● **What to do**
Set down again exactly the lines of the listing below that fall between the line holding "camera: 120 degrees left, 20 degrees down" and the line holding "(378, 640) = (882, 122): blue", inclusive.

● **Records provided**
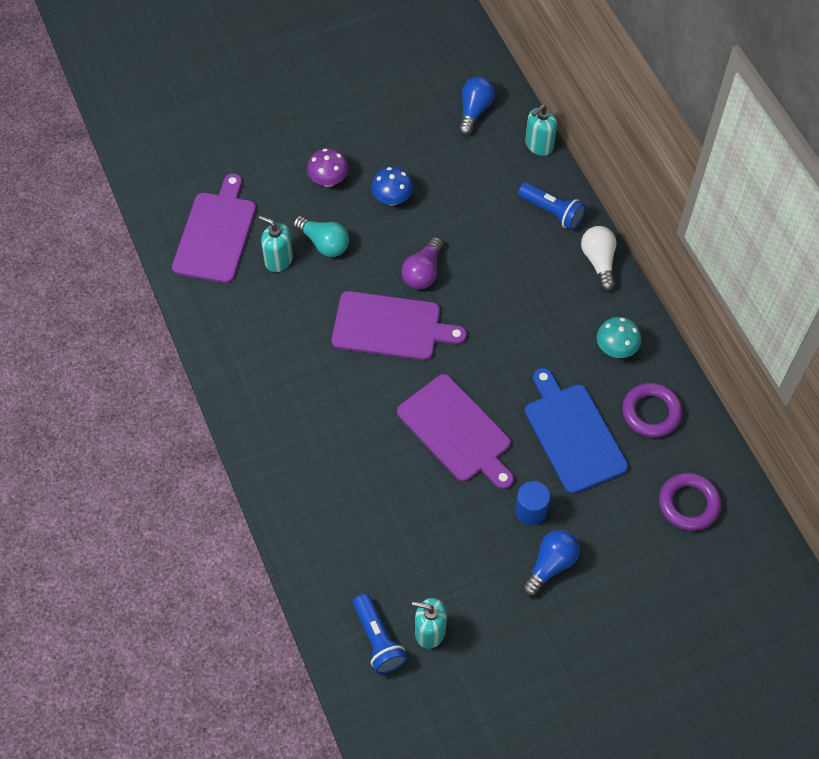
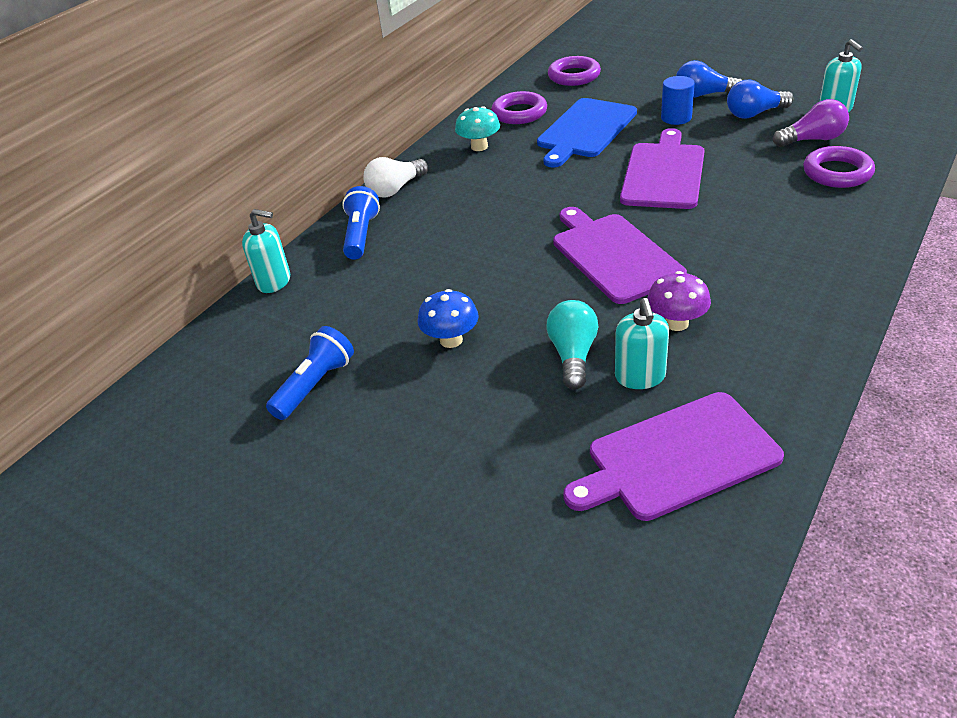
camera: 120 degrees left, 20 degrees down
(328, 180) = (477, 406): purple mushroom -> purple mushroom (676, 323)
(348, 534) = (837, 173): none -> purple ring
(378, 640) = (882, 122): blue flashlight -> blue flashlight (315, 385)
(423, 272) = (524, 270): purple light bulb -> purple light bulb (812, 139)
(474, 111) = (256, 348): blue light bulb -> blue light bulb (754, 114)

---

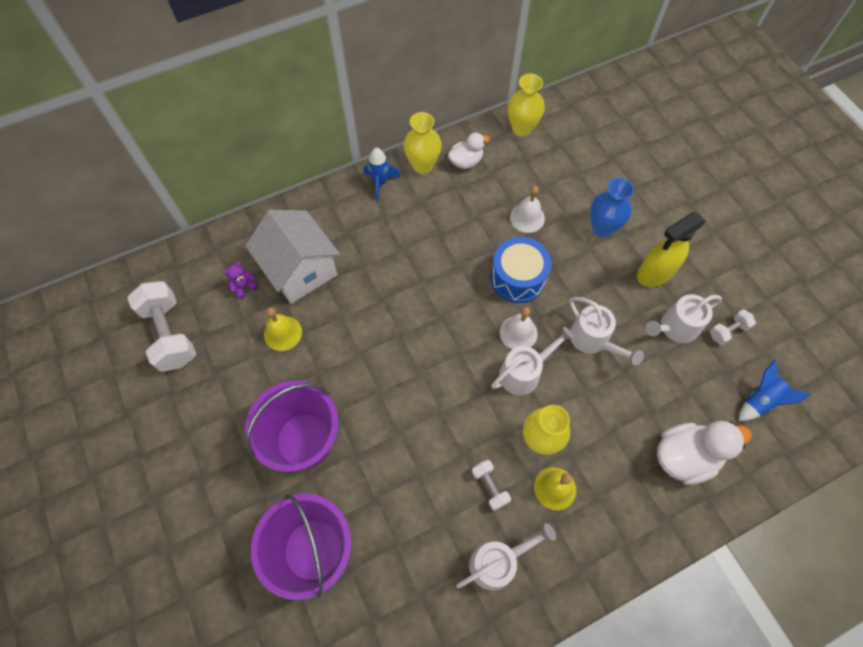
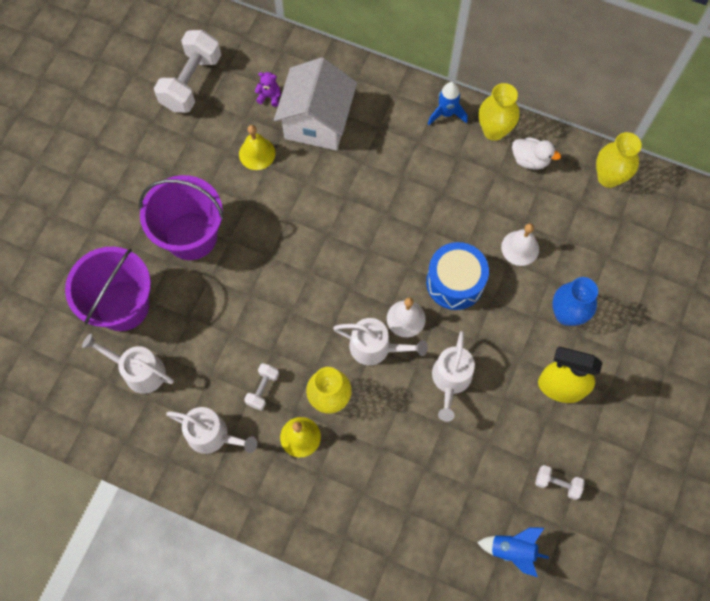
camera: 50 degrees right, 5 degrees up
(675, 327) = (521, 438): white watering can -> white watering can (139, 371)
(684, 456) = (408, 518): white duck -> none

● **Solution for this task**
camera: 120 degrees left, 20 degrees down
(328, 180) = (477, 406): purple mushroom -> purple mushroom (676, 323)
(348, 534) = (837, 173): none -> purple ring
(378, 640) = (882, 122): blue flashlight -> blue flashlight (315, 385)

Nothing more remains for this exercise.